Here are the records. Write out exactly the lines between the one holding "yellow key: 5 -> 1" and the one holding "grey pyramid: 4 -> 2", inclusive.

Before-and-after object listings

+ + + + + + +

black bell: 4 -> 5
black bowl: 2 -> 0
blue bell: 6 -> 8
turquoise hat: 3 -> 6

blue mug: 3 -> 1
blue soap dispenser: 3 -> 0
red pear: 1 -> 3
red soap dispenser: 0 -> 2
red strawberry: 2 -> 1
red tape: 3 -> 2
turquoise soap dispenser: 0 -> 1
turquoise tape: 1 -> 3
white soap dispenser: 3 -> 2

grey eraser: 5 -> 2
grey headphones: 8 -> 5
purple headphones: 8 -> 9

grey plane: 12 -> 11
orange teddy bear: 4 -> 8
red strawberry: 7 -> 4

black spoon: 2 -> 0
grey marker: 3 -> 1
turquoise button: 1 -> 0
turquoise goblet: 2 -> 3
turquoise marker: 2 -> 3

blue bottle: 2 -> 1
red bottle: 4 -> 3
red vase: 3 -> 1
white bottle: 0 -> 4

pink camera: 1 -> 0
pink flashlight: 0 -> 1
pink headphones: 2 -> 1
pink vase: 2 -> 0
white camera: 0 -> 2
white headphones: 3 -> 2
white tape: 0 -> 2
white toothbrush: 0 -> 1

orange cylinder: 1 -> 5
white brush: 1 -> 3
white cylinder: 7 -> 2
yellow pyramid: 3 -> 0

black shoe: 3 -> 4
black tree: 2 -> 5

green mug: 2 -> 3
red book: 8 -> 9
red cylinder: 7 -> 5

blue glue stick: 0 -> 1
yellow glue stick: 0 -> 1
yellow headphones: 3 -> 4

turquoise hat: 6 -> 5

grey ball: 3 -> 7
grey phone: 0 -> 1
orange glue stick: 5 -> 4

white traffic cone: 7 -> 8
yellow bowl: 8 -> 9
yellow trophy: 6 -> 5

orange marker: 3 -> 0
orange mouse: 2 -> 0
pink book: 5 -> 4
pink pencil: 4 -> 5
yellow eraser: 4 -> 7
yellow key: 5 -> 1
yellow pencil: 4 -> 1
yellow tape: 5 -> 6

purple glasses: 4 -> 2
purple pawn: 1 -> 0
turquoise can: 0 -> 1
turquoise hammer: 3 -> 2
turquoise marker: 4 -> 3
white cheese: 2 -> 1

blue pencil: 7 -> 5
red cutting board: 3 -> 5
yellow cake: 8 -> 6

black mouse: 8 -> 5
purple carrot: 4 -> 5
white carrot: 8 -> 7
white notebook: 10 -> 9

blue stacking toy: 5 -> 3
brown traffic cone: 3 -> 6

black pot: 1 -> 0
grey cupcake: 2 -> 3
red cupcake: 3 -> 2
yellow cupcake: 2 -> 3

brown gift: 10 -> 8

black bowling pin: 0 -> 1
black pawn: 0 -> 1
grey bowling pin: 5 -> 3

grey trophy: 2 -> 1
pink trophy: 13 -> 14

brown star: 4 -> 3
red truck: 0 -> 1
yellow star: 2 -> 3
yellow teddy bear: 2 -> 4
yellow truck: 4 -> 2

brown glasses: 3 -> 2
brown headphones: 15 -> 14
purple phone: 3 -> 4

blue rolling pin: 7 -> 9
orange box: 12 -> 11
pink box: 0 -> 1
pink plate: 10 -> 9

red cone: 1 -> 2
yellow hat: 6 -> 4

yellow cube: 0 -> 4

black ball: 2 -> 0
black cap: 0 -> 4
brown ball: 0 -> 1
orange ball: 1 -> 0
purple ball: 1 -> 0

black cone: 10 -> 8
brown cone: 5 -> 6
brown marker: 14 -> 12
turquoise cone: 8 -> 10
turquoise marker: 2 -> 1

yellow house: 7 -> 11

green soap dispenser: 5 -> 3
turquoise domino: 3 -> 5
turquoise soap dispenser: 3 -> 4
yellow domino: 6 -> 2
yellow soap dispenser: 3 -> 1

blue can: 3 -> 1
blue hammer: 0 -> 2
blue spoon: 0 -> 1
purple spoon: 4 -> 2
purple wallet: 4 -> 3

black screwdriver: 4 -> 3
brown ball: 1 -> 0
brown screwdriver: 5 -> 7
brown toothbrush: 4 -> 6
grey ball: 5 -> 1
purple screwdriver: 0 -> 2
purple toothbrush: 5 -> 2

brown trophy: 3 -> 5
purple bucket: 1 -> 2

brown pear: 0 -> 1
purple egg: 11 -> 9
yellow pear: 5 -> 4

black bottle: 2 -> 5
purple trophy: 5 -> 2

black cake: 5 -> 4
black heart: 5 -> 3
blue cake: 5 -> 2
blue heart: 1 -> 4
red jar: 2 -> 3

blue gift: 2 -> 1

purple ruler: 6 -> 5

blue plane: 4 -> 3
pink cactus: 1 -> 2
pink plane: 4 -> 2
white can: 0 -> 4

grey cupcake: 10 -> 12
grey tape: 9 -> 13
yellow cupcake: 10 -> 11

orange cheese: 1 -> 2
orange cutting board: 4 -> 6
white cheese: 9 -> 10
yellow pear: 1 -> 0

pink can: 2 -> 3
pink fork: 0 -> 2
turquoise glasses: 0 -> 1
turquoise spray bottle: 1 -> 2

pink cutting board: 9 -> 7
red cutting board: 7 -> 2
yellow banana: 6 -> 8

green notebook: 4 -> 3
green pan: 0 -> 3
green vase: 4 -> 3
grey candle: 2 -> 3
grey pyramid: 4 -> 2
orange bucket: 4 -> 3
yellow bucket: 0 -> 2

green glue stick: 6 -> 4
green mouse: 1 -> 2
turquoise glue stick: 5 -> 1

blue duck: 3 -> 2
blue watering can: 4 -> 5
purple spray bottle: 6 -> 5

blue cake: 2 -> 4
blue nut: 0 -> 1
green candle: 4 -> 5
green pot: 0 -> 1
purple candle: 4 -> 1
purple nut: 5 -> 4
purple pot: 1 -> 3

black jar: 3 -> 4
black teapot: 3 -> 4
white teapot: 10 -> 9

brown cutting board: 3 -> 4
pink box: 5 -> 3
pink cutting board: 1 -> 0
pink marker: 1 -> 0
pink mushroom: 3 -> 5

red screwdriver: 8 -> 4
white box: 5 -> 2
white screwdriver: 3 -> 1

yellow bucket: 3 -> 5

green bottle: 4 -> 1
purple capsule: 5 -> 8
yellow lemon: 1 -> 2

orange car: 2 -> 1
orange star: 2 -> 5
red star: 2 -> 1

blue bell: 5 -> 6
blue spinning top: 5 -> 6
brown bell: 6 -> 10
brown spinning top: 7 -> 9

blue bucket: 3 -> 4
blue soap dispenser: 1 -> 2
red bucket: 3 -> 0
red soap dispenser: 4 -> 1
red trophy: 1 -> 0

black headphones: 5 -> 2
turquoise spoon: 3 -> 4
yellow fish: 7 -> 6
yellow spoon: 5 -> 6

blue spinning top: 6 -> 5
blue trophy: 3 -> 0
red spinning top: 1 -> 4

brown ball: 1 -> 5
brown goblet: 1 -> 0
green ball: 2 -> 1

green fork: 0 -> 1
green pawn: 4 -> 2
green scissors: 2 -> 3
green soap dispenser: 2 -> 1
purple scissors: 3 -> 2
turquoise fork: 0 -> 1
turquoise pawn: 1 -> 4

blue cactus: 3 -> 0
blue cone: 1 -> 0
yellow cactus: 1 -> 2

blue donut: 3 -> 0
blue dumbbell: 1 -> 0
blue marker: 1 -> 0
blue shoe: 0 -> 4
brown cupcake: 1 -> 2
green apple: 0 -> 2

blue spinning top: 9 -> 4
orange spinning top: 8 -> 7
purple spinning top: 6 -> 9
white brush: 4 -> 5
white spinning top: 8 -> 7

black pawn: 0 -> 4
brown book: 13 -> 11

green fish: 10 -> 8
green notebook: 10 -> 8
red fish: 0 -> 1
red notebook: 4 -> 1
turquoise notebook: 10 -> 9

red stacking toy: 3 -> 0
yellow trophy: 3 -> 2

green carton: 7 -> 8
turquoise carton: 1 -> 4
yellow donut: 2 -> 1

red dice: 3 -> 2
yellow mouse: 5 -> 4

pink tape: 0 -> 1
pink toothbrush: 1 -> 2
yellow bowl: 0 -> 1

+ + + + + + +

--- WRITTEN SOLUTION ---
yellow key: 5 -> 1
yellow pencil: 4 -> 1
yellow tape: 5 -> 6

purple glasses: 4 -> 2
purple pawn: 1 -> 0
turquoise can: 0 -> 1
turquoise hammer: 3 -> 2
turquoise marker: 4 -> 3
white cheese: 2 -> 1

blue pencil: 7 -> 5
red cutting board: 3 -> 5
yellow cake: 8 -> 6

black mouse: 8 -> 5
purple carrot: 4 -> 5
white carrot: 8 -> 7
white notebook: 10 -> 9

blue stacking toy: 5 -> 3
brown traffic cone: 3 -> 6

black pot: 1 -> 0
grey cupcake: 2 -> 3
red cupcake: 3 -> 2
yellow cupcake: 2 -> 3

brown gift: 10 -> 8

black bowling pin: 0 -> 1
black pawn: 0 -> 1
grey bowling pin: 5 -> 3

grey trophy: 2 -> 1
pink trophy: 13 -> 14

brown star: 4 -> 3
red truck: 0 -> 1
yellow star: 2 -> 3
yellow teddy bear: 2 -> 4
yellow truck: 4 -> 2

brown glasses: 3 -> 2
brown headphones: 15 -> 14
purple phone: 3 -> 4

blue rolling pin: 7 -> 9
orange box: 12 -> 11
pink box: 0 -> 1
pink plate: 10 -> 9

red cone: 1 -> 2
yellow hat: 6 -> 4

yellow cube: 0 -> 4

black ball: 2 -> 0
black cap: 0 -> 4
brown ball: 0 -> 1
orange ball: 1 -> 0
purple ball: 1 -> 0

black cone: 10 -> 8
brown cone: 5 -> 6
brown marker: 14 -> 12
turquoise cone: 8 -> 10
turquoise marker: 2 -> 1

yellow house: 7 -> 11

green soap dispenser: 5 -> 3
turquoise domino: 3 -> 5
turquoise soap dispenser: 3 -> 4
yellow domino: 6 -> 2
yellow soap dispenser: 3 -> 1

blue can: 3 -> 1
blue hammer: 0 -> 2
blue spoon: 0 -> 1
purple spoon: 4 -> 2
purple wallet: 4 -> 3

black screwdriver: 4 -> 3
brown ball: 1 -> 0
brown screwdriver: 5 -> 7
brown toothbrush: 4 -> 6
grey ball: 5 -> 1
purple screwdriver: 0 -> 2
purple toothbrush: 5 -> 2

brown trophy: 3 -> 5
purple bucket: 1 -> 2

brown pear: 0 -> 1
purple egg: 11 -> 9
yellow pear: 5 -> 4

black bottle: 2 -> 5
purple trophy: 5 -> 2

black cake: 5 -> 4
black heart: 5 -> 3
blue cake: 5 -> 2
blue heart: 1 -> 4
red jar: 2 -> 3

blue gift: 2 -> 1

purple ruler: 6 -> 5

blue plane: 4 -> 3
pink cactus: 1 -> 2
pink plane: 4 -> 2
white can: 0 -> 4

grey cupcake: 10 -> 12
grey tape: 9 -> 13
yellow cupcake: 10 -> 11

orange cheese: 1 -> 2
orange cutting board: 4 -> 6
white cheese: 9 -> 10
yellow pear: 1 -> 0

pink can: 2 -> 3
pink fork: 0 -> 2
turquoise glasses: 0 -> 1
turquoise spray bottle: 1 -> 2

pink cutting board: 9 -> 7
red cutting board: 7 -> 2
yellow banana: 6 -> 8

green notebook: 4 -> 3
green pan: 0 -> 3
green vase: 4 -> 3
grey candle: 2 -> 3
grey pyramid: 4 -> 2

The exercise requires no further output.